Work request
Count every line below containing "white"; state the number only.

Records shown
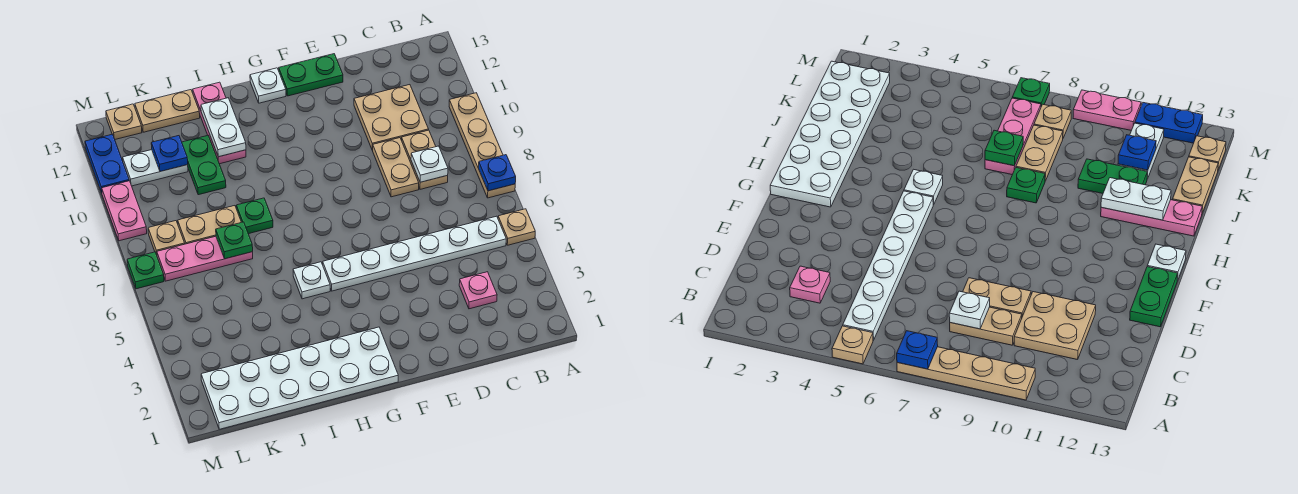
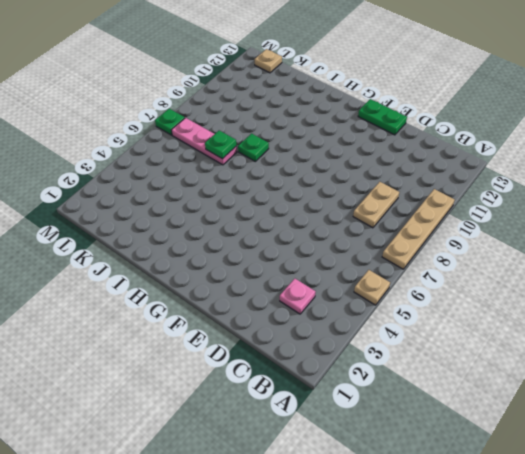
none -> white plate B5:G5 level 1
none -> tan plate C10:D11 level 1
none -> tan plate D8:D9 level 1

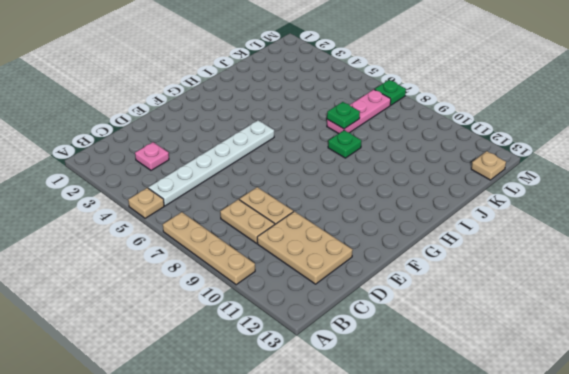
tan plate C10:D12 level 1 -> tan plate C10:D11 level 1
none -> green plate E13:F13 level 1
none -> white plate G1:L2 level 1
none -> white plate G13 level 1

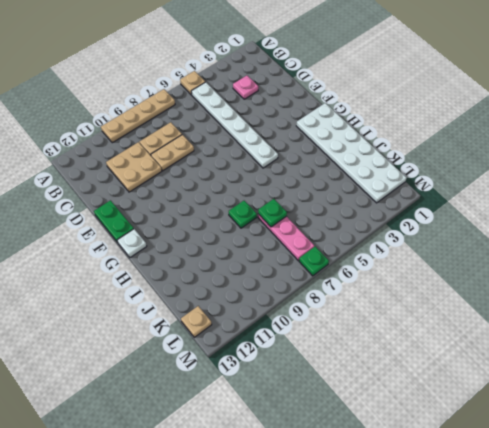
none -> white plate H5 level 1
none -> pink plate I11:I13 level 1
none -> tan plate J8:K8 level 1

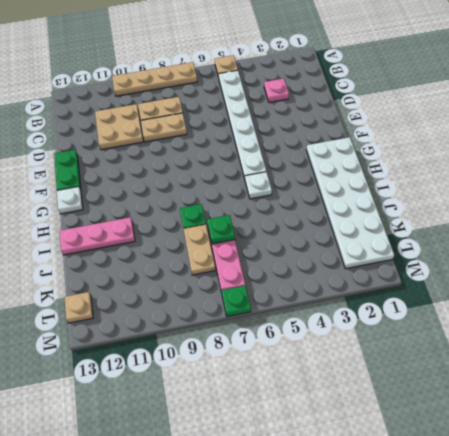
none -> green plate J10:J11 level 1
none -> tan plate J13:K13 level 1
none -> white plate K11:L11 level 1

Answer box
5